| DATA IN THIS EXERCISE |

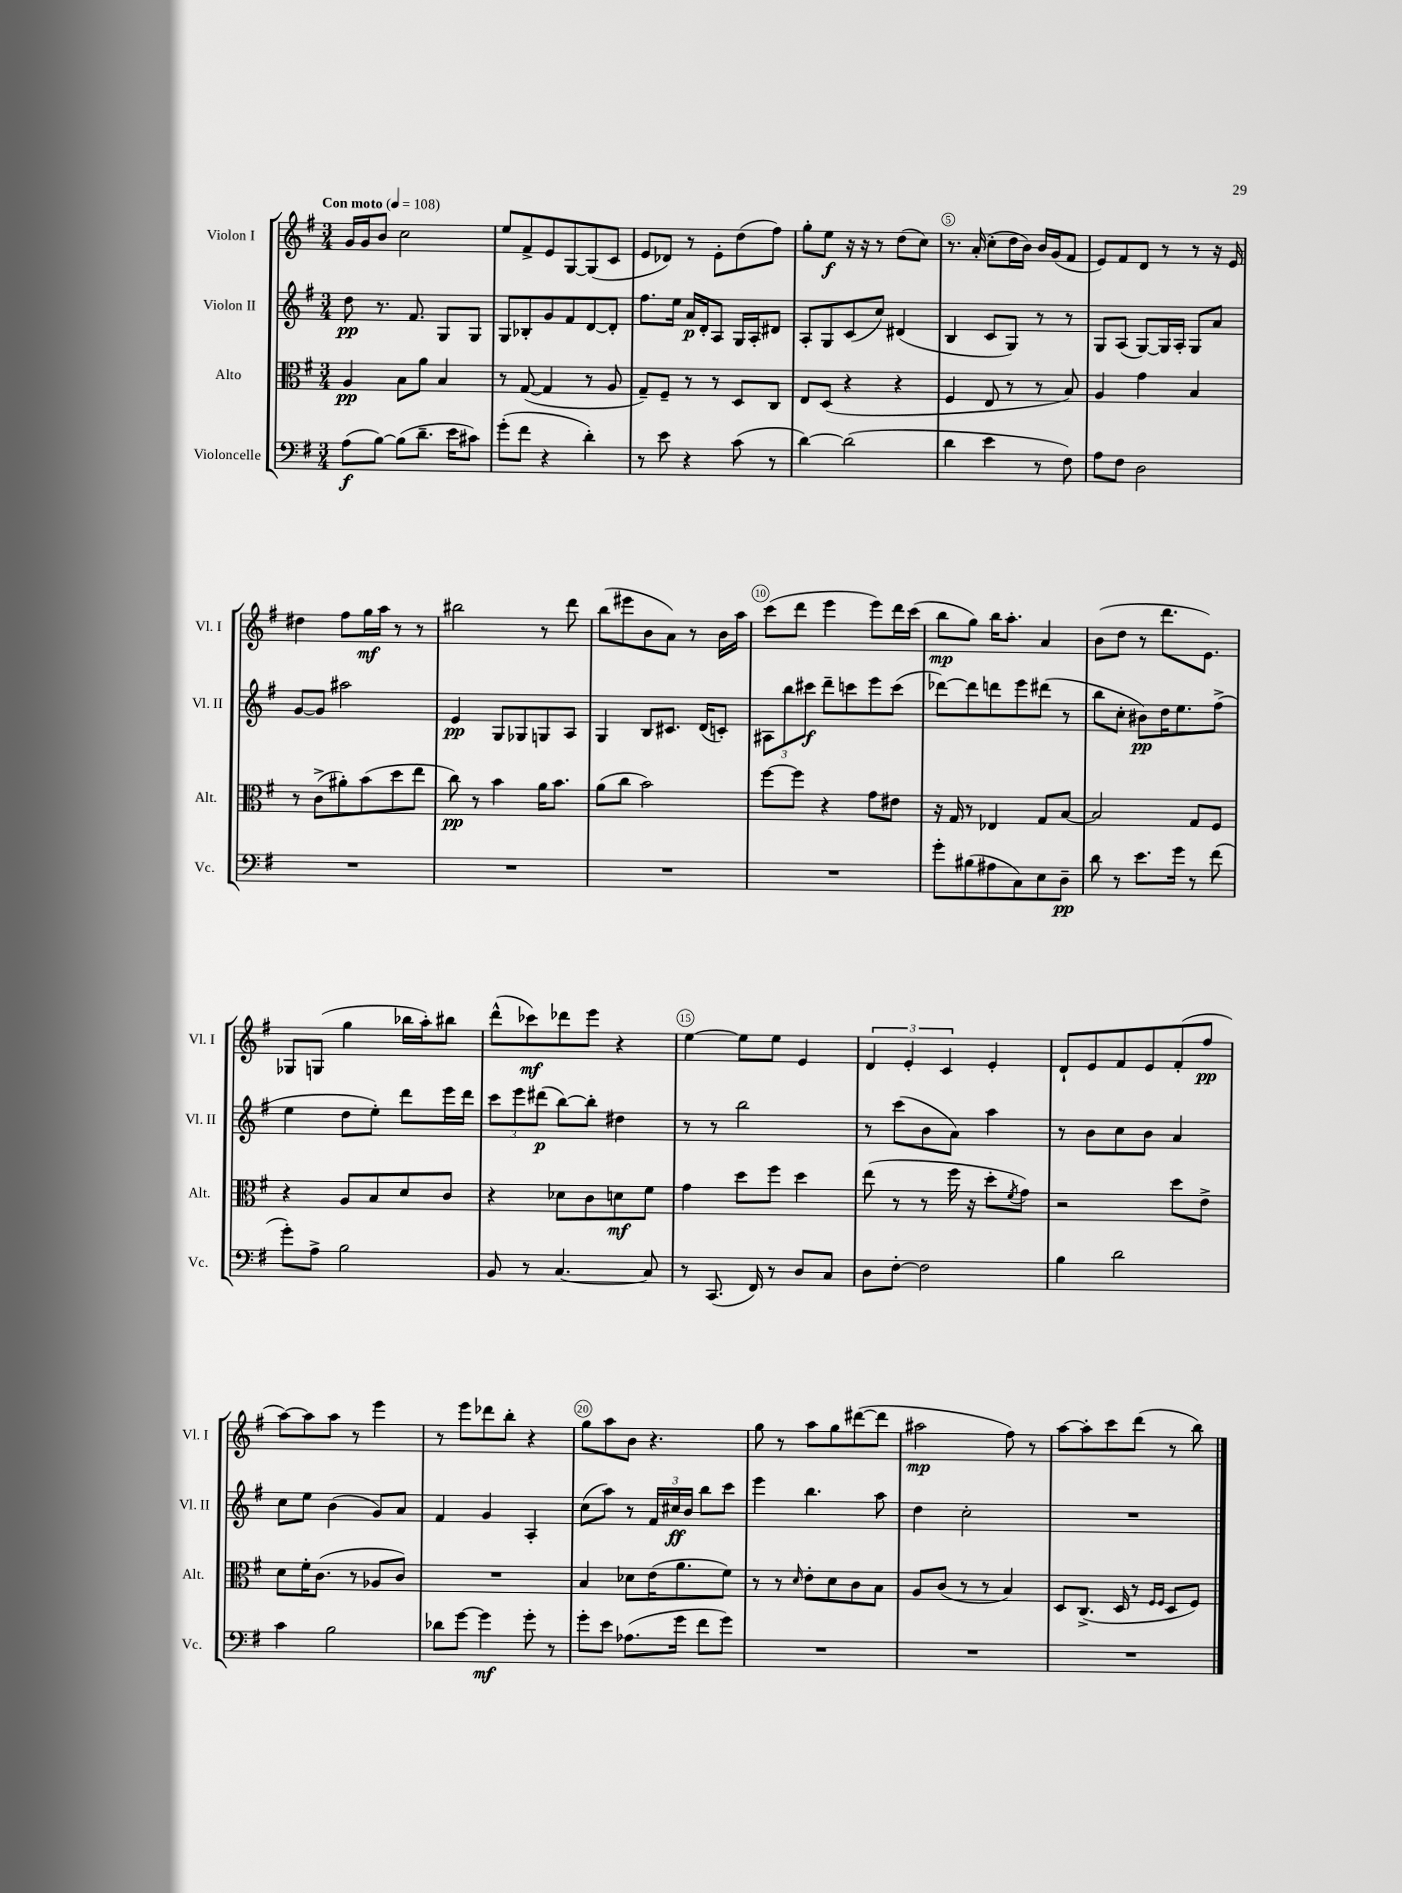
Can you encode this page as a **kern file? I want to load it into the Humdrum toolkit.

**kern	**kern	**kern	**kern
*staff4	*staff3	*staff2	*staff1
*clefF4	*clefC3	*clefG2	*clefG2
*k[f#]	*k[f#]	*k[f#]	*k[f#]
*M3/4	*M3/4	*M3/4	*M3/4
*MM108	*MM108	*MM108	*MM108
(8A\L	4A/	8dd\	16g/LL
.	.	.	16g/J
[8B\J)	.	8.r	8b/J
(8B\]L	8B\L	.	2cc\
.	.	8.f#/	.
8.d~\J	8a\J	.	.
.	4B/	8G/L	.
16e\LK	.	.	.
8c#\J)	.	8G/J	.
=	=	=	=
(8g'\L	8r	8G/L	8ee/L
8f#\J	([8G/	8B-'/	8f#^/
4r	4G/]	8g/	8e/
.	.	8f#/	[8G/
4d'\)	8r	[8d/	(8G/]
.	8A/	8d'/]J	8c/J
=	=	=	=
8r	8G~/L)	8.ff#\L	8e/L
8e\	8F#~/J	.	8d-/J)
.	.	16ee\Jk	.
4r	8r	16a/LL	8r
.	.	16d'/J	.
.	8r	8A/J	8e'\L
(8c\	8D/L	16G/LL	(8dd\
.	.	16A'/J	.
8r	8C/J	8d#/J	8ff#\J)
=	=	=	=
[4d\)	8E/L	8A'/L	8gg'\L
.	(8D/J	8G/	8ee\J
(2d\]	4r	(8c/	16r
.	.	.	16r
.	.	8cc/J)	8r
.	4r	(4d#/	(8dd\L
.	.	.	8cc\J)
=	=	=	=
4d\	4F#/	4B/	8.r
.	.	.	(16a'/
4e\	8E/	8c/L	8cc'\L
.	8r	8G/J)	16dd\L
.	.	.	16b\JJ)
8r	8r	8r	16b/LL
.	.	.	(16g/J
8F#\)	8B/)	8r	8f#/J
=	=	=	=
8A\L	4A/	8G/L	8e/L)
8F#\J	.	(8A/J	8f#/
2D\	4g\	[8G/L)	8d/J
.	.	16G/]L	8r
.	.	16A'/JJ	.
.	4B/	8G/L	8r
.	.	8a/J	16r
.	.	.	16e/
=	=	=	=
2.r	8r	[8g/L	4dd#\
.	(8c^\L	8g/]J	.
.	8a#'\)	2aa#\	8ff#\L
.	(8b\	.	16gg\L
.	.	.	16aa\JJ
.	8dd\	.	8r
.	8ee\J	.	8r
=	=	=	=
2.r	8cc\)	4e/	2bb#\
.	8r	.	.
.	4b\	8G/L	.
.	.	8G-/	.
.	16a\LK	8G/	8r
.	8.b\J	.	.
.	.	8A/J	8ddd\
=	=	=	=
2.r	(8a\L	4G/	(8bb\L
.	8cc\J	.	8eee#\
.	2b\)	8B/L	8b\
.	.	8.c#/J	8a\J)
.	.	.	8r
.	.	(16d/LK	.
.	.	8c'/J)	16b\LL
.	.	.	16aa\JJ
=	=	=	=
2.r	[8ff#\L	12A#\L	(8ccc\L
.	.	12bb\	.
.	8ff#\]J	.	8ddd\J
.	.	12ccc#\J	.
.	4r	8ddd~\L	4eee\
.	.	8ccc\	.
.	8g\L	8eee\	8eee\L)
.	8e#\J	(8ccc\J	16ddd\L
.	.	.	(16ccc\JJ
=	=	=	=
8g'\L	16r	[8ddd-\L)	8bb\L
.	16G/	.	.
(8B#\	8r	8ddd-\]	8gg\J)
8A#\	4E-/	8ddd\	16bb\LK
.	.	.	8.aa'\J
8C\)	.	8eee\	.
8E\	8G/L	(8ddd#\J	4a/
8D~\J	[8B/J	8r	.
=	=	=	=
8d\	2B/]	8bb\L	(8b\L
8r	.	8cc'\J	8dd\J
8.e\L	.	8b#\L)	8r
.	.	16dd\K	8.ddd\L
16g\Jk	.	8.ee\	.
8r	8G/L	.	.
.	.	.	8.e\J)
(8f#\	8F#/J	(8ff#^\J	.
=	=	=	=
8g'\L)	4r	4ee\	8G-/L
8A^\J	.	.	(8G/J
2B\	8A/L	8dd\L	4gg\
.	8B/	8ee'\J)	.
.	8d/	8ddd\L	16bb-\LL
.	.	.	16aa'\J)
.	8c/J	16eee\L	8bb#\J
.	.	16ddd\JJ	.
=	=	=	=
8BB/	4r	12ccc\L	(8ddd^^\L
.	.	12eee\	.
8r	.	.	8ccc-\)
.	.	(12ddd#\J	.
[4.C/	8d-\L	[8bb\L)	8ddd-\
.	8c\	8bb'\]J	8eee\J
.	8d\	4dd#\	4r
8C/]	8f#\J	.	.
=	=	=	=
8r	4g\	8r	[4ee\
(8.CC/	.	8r	.
.	8dd\L	2bb\	8ee\]L
16FF#/)	.	.	.
8r	8ff#\J	.	8ee\J
8D/L	4dd\	.	4e/
8C/J	.	.	.
=	=	=	=
8D\L	(8ee\	8r	6d/
[8F#'\J	8r	(8ccc\L	.
.	.	.	6e'/
2F#\]	8r	8b\	.
.	.	.	6c/
.	16ff#\	8a\J)	.
.	16r	.	.
.	8dd'\L	4aa\	4e'/
.	8qf#/	.	.
.	8g\J)	.	.
=	=	=	=
4B\	2r	8r	8d`/L
.	.	8b\L	8e/
2d\	.	8cc\	8f#/
.	.	8b\J	8e/
.	8dd\L	4a/	(8f#'/
.	8e^\J	.	8ff#/J
=	=	=	=
4c\	8d\L	8cc\L	[8aa\L)
.	16f#'\K	8ee\J	8aa\]
.	(8.c\J	.	.
2B\	.	(4b\	8aa\J
.	8r	.	8r
.	8A-/L	8g/L)	4eee\
.	8c/J)	8a/J	.
=	=	=	=
8d-\L	2.r	4f#/	8r
[8g\J	.	.	8eee\L
4g\]	.	4g/	8ddd-\
.	.	.	8bb'\J
8g'\	.	4A'/	4r
8r	.	.	.
=	=	=	=
8g'\L	4B/	(8cc\L	8gg\L
8e\J	.	8aa\J)	8aa\
(8.A-\L	8d-\L	8r	8b\J
.	(16e\K	24f#/LL	4.r
.	.	24cc#/	.
16g\Jk	8.a\	.	.
.	.	24b/JJ	.
8f#\L	.	8bb\L	.
8g\J)	8f#\J)	8ccc\J	.
=	=	=	=
2.r	8r	4eee\	8gg\
.	8r	.	8r
.	16qqd/	.	.
.	8e'\L	4.bb\	8aa\L
.	8d\	.	8gg\
.	8c\	.	([8ddd#\
.	8B\J	8aa\	8ddd#\]J
=	=	=	=
2.r	8A/L	4dd\	2aa#\
.	(8c/J	.	.
.	8r	2cc'\	.
.	8r	.	.
.	4B/)	.	8ff#\)
.	.	.	8r
=	=	=	=
2.r	8D/L	2.r	[8aa\L
.	(8.C^/J	.	8aa'\]
.	.	.	8ccc\
.	16D/	.	.
.	8r	.	(8ddd\J
.	16qqF#/LL	.	.
.	16qqF#/JJ	.	.
.	8D/L	.	8r
.	8F#/J)	.	8bb\)
==	==	==	==
*-	*-	*-	*-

| TASK |
Which lines in the listing above contain the string "kern"? Extract each one in full, treating uppercase and lowercase letters as distinct.

| TASK OUTPUT |
Can you encode this page as a **kern file? I want to load it into the Humdrum toolkit.
**kern	**kern	**kern	**kern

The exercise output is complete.